• What the exercise asks
The answer is every line of the records that holds the word "XSHUT", copied in full.

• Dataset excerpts
=== Section Start ===

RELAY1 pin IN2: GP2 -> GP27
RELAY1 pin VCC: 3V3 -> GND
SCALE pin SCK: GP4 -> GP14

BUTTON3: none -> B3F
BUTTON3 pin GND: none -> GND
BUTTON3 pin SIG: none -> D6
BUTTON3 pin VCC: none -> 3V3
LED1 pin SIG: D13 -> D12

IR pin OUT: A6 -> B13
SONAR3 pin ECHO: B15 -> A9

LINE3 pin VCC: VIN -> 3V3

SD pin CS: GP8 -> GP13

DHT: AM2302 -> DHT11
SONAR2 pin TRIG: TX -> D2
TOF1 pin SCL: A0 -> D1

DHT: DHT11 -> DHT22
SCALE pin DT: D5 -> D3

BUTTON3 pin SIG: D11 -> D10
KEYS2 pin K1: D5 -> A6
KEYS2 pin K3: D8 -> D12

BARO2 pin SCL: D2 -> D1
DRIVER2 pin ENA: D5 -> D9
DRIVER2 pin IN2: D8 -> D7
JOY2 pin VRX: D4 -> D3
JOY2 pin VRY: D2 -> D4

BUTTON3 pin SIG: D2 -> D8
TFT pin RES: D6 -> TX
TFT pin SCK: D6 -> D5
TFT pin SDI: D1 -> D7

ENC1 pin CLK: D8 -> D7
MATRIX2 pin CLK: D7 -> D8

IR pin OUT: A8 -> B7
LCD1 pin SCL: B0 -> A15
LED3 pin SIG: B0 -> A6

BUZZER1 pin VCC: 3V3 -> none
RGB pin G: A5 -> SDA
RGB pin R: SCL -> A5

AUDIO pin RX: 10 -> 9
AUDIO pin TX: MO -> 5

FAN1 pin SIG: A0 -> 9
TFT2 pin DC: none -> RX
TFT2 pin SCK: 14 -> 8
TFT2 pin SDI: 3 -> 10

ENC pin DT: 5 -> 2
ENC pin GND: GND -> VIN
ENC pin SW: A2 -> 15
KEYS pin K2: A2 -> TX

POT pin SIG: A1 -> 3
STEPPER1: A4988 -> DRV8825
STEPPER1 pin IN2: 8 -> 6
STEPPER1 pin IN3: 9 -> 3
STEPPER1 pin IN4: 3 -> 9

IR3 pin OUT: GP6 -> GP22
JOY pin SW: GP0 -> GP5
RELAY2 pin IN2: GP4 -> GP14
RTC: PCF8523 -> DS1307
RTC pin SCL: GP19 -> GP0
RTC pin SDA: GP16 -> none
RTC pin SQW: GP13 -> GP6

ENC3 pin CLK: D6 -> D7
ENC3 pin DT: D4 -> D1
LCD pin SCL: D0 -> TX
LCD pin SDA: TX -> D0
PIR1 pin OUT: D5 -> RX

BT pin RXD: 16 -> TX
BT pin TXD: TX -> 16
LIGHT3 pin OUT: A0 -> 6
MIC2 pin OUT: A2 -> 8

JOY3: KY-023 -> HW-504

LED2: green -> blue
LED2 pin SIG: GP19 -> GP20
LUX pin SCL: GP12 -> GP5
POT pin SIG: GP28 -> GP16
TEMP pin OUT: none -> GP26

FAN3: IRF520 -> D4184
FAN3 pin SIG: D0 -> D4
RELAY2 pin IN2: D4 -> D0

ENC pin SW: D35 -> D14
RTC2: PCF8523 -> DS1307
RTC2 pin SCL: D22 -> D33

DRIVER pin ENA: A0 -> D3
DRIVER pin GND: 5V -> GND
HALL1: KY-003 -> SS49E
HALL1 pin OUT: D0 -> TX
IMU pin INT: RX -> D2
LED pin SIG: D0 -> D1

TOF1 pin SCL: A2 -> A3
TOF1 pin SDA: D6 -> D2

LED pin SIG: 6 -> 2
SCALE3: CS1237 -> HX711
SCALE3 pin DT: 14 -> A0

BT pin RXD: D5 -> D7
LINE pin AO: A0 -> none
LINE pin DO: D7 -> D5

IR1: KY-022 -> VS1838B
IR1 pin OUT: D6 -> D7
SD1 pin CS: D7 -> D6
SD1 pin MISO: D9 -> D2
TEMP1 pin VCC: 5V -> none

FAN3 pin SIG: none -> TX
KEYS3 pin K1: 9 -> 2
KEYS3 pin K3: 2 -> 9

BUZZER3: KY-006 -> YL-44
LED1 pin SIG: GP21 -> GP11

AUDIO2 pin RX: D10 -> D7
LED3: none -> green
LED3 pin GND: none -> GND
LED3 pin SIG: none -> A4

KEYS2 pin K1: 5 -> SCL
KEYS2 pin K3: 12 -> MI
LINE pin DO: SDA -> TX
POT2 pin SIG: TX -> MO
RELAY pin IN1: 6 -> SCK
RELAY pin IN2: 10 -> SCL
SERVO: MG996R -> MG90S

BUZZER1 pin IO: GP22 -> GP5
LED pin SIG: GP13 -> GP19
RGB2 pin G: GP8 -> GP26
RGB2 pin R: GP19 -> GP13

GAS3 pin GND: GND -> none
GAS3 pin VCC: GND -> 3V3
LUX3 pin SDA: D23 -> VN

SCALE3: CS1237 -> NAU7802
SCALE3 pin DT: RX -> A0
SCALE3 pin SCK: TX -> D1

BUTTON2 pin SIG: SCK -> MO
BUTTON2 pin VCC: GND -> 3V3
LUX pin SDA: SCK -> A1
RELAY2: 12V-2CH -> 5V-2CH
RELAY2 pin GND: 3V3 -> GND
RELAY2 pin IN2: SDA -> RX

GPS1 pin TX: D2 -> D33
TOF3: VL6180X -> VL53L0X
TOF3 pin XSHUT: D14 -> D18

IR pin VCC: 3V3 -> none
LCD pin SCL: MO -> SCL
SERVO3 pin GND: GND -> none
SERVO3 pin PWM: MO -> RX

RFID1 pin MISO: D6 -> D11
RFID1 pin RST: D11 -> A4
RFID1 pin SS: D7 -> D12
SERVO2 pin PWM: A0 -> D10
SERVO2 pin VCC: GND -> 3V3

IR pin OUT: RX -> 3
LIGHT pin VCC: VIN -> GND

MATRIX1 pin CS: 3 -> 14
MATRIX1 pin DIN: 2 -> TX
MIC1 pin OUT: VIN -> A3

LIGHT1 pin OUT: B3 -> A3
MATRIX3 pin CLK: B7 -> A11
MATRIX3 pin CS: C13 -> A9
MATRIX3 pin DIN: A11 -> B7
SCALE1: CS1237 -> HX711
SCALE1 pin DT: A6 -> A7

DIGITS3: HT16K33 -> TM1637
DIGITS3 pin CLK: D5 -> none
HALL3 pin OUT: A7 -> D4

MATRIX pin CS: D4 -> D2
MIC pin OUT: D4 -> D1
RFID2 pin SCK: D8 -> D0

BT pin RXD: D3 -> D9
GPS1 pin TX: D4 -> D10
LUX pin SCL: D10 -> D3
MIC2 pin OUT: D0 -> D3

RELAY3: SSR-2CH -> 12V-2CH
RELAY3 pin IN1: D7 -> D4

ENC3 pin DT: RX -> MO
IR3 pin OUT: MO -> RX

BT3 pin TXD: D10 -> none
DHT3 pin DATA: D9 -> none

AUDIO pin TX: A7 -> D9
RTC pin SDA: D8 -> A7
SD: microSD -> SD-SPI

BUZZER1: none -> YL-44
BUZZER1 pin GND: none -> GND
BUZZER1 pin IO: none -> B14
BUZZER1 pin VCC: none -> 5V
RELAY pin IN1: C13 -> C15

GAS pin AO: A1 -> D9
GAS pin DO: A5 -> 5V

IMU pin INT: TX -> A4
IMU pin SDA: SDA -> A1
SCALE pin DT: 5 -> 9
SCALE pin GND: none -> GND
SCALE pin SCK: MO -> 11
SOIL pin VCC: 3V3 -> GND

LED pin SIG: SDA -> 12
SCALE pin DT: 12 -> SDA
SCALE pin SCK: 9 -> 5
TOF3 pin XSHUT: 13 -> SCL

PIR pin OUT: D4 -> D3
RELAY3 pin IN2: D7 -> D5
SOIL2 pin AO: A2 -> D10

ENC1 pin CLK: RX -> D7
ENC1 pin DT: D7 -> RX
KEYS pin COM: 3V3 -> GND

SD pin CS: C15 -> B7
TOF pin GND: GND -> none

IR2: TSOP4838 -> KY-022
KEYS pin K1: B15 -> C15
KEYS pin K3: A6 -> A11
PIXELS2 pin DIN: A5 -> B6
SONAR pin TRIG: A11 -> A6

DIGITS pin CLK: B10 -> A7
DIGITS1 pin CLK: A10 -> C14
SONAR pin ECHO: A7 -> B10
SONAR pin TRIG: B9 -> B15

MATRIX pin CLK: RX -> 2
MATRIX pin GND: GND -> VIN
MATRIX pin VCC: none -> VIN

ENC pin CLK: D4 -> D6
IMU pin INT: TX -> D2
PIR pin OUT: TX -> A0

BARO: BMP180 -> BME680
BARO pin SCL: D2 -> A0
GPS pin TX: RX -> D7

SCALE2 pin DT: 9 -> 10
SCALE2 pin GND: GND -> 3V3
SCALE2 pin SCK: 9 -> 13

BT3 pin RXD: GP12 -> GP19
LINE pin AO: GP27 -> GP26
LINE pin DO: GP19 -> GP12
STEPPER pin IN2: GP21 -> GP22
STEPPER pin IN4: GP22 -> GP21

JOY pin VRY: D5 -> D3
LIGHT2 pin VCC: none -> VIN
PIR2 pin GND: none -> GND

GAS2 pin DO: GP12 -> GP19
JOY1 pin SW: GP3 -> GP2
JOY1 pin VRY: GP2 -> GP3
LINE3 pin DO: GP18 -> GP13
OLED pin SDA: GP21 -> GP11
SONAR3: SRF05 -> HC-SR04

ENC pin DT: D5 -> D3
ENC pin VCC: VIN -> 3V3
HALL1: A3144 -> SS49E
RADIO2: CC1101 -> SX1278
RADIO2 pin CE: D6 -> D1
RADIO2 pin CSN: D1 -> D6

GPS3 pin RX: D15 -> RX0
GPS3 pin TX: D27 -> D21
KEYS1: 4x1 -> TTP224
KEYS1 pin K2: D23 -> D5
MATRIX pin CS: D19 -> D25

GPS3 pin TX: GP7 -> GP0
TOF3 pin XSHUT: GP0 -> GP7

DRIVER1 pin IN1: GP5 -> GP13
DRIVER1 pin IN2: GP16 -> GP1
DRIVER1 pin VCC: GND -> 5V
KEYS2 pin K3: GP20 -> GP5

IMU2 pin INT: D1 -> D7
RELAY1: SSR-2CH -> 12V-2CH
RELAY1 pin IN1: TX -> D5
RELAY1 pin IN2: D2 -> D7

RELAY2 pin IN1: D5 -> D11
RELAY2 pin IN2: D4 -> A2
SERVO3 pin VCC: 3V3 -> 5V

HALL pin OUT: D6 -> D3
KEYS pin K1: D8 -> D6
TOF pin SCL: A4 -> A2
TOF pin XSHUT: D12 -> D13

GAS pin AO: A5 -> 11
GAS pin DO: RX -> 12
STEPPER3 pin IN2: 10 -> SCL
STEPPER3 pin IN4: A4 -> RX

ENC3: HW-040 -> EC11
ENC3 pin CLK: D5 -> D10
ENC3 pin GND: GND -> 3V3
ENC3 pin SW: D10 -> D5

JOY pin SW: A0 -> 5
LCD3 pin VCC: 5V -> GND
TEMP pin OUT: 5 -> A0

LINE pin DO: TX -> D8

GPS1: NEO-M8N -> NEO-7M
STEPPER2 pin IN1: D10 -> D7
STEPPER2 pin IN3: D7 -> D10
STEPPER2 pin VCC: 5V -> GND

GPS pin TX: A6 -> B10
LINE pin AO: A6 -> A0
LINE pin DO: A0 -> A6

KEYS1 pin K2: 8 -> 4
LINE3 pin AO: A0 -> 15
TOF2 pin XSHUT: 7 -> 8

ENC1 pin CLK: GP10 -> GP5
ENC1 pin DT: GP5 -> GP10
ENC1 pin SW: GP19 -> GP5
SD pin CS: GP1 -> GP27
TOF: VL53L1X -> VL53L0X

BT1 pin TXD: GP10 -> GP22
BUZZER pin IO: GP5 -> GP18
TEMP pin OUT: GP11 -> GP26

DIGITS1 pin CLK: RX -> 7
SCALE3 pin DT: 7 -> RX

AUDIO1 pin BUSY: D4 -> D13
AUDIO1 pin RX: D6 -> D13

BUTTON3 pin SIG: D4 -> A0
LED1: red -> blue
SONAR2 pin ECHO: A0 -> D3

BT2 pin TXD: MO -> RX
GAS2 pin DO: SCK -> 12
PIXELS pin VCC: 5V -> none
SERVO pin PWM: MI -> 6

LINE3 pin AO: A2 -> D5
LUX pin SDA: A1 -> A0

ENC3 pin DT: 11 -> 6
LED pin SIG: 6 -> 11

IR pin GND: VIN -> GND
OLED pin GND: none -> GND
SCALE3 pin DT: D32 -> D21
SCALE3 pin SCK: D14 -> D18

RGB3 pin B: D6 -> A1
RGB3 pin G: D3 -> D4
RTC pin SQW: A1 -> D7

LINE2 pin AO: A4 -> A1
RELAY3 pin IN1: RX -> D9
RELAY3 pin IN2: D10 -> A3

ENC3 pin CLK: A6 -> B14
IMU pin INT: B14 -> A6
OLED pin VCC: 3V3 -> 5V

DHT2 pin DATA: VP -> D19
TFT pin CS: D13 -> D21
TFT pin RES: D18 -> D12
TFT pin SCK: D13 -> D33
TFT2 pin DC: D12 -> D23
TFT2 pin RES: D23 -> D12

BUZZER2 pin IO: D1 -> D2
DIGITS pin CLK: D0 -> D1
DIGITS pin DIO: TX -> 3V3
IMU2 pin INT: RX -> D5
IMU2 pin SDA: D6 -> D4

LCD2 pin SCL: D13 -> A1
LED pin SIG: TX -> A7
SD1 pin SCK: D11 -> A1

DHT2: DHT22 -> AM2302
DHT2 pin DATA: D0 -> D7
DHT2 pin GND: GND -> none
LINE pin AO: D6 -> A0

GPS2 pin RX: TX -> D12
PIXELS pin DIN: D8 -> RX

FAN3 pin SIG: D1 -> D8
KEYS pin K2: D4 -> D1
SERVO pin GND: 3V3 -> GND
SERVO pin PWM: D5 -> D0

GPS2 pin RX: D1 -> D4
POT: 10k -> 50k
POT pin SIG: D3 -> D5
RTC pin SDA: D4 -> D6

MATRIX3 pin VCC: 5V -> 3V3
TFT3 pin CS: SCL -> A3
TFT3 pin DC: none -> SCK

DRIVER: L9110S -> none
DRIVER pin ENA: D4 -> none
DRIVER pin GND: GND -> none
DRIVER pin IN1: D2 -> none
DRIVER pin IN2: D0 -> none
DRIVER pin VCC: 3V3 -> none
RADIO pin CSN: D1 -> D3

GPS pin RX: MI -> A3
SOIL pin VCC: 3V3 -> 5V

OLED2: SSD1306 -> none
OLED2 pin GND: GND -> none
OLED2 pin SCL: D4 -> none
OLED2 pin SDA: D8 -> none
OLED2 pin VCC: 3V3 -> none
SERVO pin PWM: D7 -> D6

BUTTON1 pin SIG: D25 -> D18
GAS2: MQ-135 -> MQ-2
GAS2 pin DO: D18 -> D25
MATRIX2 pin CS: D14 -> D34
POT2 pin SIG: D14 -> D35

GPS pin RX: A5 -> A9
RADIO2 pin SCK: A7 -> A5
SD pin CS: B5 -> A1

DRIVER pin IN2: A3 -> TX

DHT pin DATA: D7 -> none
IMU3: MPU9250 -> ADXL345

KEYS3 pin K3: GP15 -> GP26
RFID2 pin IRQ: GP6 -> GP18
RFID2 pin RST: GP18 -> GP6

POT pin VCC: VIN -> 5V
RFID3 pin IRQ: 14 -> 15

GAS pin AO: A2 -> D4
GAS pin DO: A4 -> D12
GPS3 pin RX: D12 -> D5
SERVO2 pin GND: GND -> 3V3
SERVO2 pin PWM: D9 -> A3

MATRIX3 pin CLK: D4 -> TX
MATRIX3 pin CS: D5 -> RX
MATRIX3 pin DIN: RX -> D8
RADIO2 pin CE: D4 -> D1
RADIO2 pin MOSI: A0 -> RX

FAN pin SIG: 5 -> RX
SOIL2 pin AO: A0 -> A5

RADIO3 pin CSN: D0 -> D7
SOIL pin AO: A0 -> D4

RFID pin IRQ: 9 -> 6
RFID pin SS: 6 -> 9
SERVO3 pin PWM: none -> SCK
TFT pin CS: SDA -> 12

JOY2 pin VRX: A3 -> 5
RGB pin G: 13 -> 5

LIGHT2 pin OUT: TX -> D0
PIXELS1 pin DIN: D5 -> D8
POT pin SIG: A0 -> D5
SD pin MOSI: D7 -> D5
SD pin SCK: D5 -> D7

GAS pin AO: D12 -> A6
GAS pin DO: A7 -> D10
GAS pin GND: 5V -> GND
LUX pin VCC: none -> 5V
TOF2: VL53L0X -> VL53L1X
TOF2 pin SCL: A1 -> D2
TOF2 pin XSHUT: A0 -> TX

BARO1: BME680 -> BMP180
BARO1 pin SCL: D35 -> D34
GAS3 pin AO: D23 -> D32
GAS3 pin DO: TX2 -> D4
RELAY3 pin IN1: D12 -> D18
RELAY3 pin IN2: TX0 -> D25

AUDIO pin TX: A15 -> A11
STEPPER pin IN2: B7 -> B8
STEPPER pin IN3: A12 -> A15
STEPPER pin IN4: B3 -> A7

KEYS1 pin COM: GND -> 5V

=== Section End ===

• Answer
TOF3 pin XSHUT: D14 -> D18
TOF3 pin XSHUT: 13 -> SCL
TOF3 pin XSHUT: GP0 -> GP7
TOF pin XSHUT: D12 -> D13
TOF2 pin XSHUT: 7 -> 8
TOF2 pin XSHUT: A0 -> TX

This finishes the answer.